- _Work instruction_
Copy down all of the data underneath, exactly as shown.

- _Records supplied_
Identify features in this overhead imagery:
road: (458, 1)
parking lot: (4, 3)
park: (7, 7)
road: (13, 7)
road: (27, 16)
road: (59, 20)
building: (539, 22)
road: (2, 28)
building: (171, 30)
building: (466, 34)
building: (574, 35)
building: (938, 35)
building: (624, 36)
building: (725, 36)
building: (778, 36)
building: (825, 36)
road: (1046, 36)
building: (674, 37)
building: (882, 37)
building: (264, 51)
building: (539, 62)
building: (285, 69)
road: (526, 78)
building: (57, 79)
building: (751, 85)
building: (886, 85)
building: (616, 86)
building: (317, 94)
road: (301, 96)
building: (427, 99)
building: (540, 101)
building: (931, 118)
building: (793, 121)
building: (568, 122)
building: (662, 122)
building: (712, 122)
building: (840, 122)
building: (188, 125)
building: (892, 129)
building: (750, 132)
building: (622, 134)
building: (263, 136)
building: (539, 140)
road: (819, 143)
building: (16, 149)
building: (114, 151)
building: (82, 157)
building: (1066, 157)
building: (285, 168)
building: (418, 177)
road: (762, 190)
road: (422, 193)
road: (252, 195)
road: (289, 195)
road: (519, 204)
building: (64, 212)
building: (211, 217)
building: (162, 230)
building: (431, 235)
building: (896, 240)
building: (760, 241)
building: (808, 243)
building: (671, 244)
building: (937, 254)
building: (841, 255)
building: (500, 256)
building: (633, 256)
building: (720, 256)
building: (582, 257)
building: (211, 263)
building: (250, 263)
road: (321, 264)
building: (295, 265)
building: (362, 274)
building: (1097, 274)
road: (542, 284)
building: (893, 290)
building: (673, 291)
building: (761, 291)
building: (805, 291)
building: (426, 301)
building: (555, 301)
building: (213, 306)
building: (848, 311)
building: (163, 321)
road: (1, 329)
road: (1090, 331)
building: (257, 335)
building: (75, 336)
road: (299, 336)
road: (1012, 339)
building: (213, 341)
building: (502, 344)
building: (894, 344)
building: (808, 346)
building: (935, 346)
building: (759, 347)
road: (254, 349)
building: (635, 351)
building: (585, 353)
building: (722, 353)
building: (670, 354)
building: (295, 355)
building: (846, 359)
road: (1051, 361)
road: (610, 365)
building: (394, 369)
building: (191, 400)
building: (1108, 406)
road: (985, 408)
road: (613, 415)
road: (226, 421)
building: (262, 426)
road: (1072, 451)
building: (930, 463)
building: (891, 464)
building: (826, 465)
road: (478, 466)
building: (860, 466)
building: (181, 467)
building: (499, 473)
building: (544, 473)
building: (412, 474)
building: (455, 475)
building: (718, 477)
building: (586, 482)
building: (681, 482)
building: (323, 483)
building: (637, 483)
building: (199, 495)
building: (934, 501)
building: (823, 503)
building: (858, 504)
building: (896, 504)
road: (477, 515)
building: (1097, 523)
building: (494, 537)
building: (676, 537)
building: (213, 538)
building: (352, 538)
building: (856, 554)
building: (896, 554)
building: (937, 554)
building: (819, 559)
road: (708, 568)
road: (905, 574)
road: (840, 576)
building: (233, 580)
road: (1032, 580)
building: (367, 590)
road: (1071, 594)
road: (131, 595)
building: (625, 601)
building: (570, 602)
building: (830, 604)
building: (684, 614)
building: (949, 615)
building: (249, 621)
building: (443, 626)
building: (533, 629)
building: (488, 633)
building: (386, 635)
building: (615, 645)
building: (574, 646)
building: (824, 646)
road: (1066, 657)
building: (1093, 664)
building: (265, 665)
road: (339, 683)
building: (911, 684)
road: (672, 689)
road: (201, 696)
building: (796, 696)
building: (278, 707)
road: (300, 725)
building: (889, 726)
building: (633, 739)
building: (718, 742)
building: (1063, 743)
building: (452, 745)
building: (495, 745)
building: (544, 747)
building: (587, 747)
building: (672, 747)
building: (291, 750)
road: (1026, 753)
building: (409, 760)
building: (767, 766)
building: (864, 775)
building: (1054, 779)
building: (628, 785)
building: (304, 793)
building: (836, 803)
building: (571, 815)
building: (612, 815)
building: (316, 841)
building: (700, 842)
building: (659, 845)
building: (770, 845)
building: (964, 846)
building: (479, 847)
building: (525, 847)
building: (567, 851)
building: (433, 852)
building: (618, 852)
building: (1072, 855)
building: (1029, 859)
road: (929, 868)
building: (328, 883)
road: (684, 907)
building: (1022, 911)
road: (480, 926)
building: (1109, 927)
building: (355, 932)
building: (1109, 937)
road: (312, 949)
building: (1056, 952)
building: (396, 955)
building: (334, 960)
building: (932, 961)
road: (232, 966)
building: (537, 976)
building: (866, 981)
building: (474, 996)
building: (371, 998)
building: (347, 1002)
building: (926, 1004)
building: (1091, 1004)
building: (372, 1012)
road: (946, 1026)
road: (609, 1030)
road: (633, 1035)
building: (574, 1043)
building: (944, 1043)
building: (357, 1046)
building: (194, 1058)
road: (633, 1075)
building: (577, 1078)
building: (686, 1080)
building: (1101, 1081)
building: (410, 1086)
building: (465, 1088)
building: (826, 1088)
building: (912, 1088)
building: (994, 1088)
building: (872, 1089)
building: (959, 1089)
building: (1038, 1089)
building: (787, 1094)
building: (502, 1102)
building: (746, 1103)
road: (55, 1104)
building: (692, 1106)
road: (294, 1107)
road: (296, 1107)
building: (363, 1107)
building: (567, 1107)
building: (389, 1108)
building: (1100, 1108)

- _Expected answer_
Identify features in this overhead imagery:
road: (458, 1)
parking lot: (4, 3)
park: (7, 7)
road: (13, 7)
road: (27, 16)
road: (59, 20)
building: (539, 22)
road: (2, 28)
building: (171, 30)
building: (466, 34)
building: (574, 35)
building: (938, 35)
building: (624, 36)
building: (725, 36)
building: (778, 36)
building: (825, 36)
road: (1046, 36)
building: (674, 37)
building: (882, 37)
building: (264, 51)
building: (539, 62)
building: (285, 69)
road: (526, 78)
building: (57, 79)
building: (751, 85)
building: (886, 85)
building: (616, 86)
building: (317, 94)
road: (301, 96)
building: (427, 99)
building: (540, 101)
building: (931, 118)
building: (793, 121)
building: (568, 122)
building: (662, 122)
building: (712, 122)
building: (840, 122)
building: (188, 125)
building: (892, 129)
building: (750, 132)
building: (622, 134)
building: (263, 136)
building: (539, 140)
road: (819, 143)
building: (16, 149)
building: (114, 151)
building: (82, 157)
building: (1066, 157)
building: (285, 168)
building: (418, 177)
road: (762, 190)
road: (422, 193)
road: (252, 195)
road: (289, 195)
road: (519, 204)
building: (64, 212)
building: (211, 217)
building: (162, 230)
building: (431, 235)
building: (896, 240)
building: (760, 241)
building: (808, 243)
building: (671, 244)
building: (937, 254)
building: (841, 255)
building: (500, 256)
building: (633, 256)
building: (720, 256)
building: (582, 257)
building: (211, 263)
building: (250, 263)
road: (321, 264)
building: (295, 265)
building: (362, 274)
building: (1097, 274)
road: (542, 284)
building: (893, 290)
building: (673, 291)
building: (761, 291)
building: (805, 291)
building: (426, 301)
building: (555, 301)
building: (213, 306)
building: (848, 311)
building: (163, 321)
road: (1, 329)
road: (1090, 331)
building: (257, 335)
building: (75, 336)
road: (299, 336)
road: (1012, 339)
building: (213, 341)
building: (502, 344)
building: (894, 344)
building: (808, 346)
building: (935, 346)
building: (759, 347)
road: (254, 349)
building: (635, 351)
building: (585, 353)
building: (722, 353)
building: (670, 354)
building: (295, 355)
building: (846, 359)
road: (1051, 361)
road: (610, 365)
building: (394, 369)
building: (191, 400)
building: (1108, 406)
road: (985, 408)
road: (613, 415)
road: (226, 421)
building: (262, 426)
road: (1072, 451)
building: (930, 463)
building: (891, 464)
building: (826, 465)
road: (478, 466)
building: (860, 466)
building: (181, 467)
building: (499, 473)
building: (544, 473)
building: (412, 474)
building: (455, 475)
building: (718, 477)
building: (586, 482)
building: (681, 482)
building: (323, 483)
building: (637, 483)
building: (199, 495)
building: (934, 501)
building: (823, 503)
building: (858, 504)
building: (896, 504)
road: (477, 515)
building: (1097, 523)
building: (494, 537)
building: (676, 537)
building: (213, 538)
building: (352, 538)
building: (856, 554)
building: (896, 554)
building: (937, 554)
building: (819, 559)
road: (708, 568)
road: (905, 574)
road: (840, 576)
building: (233, 580)
road: (1032, 580)
building: (367, 590)
road: (1071, 594)
road: (131, 595)
building: (625, 601)
building: (570, 602)
building: (830, 604)
building: (684, 614)
building: (949, 615)
building: (249, 621)
building: (443, 626)
building: (533, 629)
building: (488, 633)
building: (386, 635)
building: (615, 645)
building: (574, 646)
building: (824, 646)
road: (1066, 657)
building: (1093, 664)
building: (265, 665)
road: (339, 683)
building: (911, 684)
road: (672, 689)
road: (201, 696)
building: (796, 696)
building: (278, 707)
road: (300, 725)
building: (889, 726)
building: (633, 739)
building: (718, 742)
building: (1063, 743)
building: (452, 745)
building: (495, 745)
building: (544, 747)
building: (587, 747)
building: (672, 747)
building: (291, 750)
road: (1026, 753)
building: (409, 760)
building: (767, 766)
building: (864, 775)
building: (1054, 779)
building: (628, 785)
building: (304, 793)
building: (836, 803)
building: (571, 815)
building: (612, 815)
building: (316, 841)
building: (700, 842)
building: (659, 845)
building: (770, 845)
building: (964, 846)
building: (479, 847)
building: (525, 847)
building: (567, 851)
building: (433, 852)
building: (618, 852)
building: (1072, 855)
building: (1029, 859)
road: (929, 868)
building: (328, 883)
road: (684, 907)
building: (1022, 911)
road: (480, 926)
building: (1109, 927)
building: (355, 932)
building: (1109, 937)
road: (312, 949)
building: (1056, 952)
building: (396, 955)
building: (334, 960)
building: (932, 961)
road: (232, 966)
building: (537, 976)
building: (866, 981)
building: (474, 996)
building: (371, 998)
building: (347, 1002)
building: (926, 1004)
building: (1091, 1004)
building: (372, 1012)
road: (946, 1026)
road: (609, 1030)
road: (633, 1035)
building: (574, 1043)
building: (944, 1043)
building: (357, 1046)
building: (194, 1058)
road: (633, 1075)
building: (577, 1078)
building: (686, 1080)
building: (1101, 1081)
building: (410, 1086)
building: (465, 1088)
building: (826, 1088)
building: (912, 1088)
building: (994, 1088)
building: (872, 1089)
building: (959, 1089)
building: (1038, 1089)
building: (787, 1094)
building: (502, 1102)
building: (746, 1103)
road: (55, 1104)
building: (692, 1106)
road: (294, 1107)
road: (296, 1107)
building: (363, 1107)
building: (567, 1107)
building: (389, 1108)
building: (1100, 1108)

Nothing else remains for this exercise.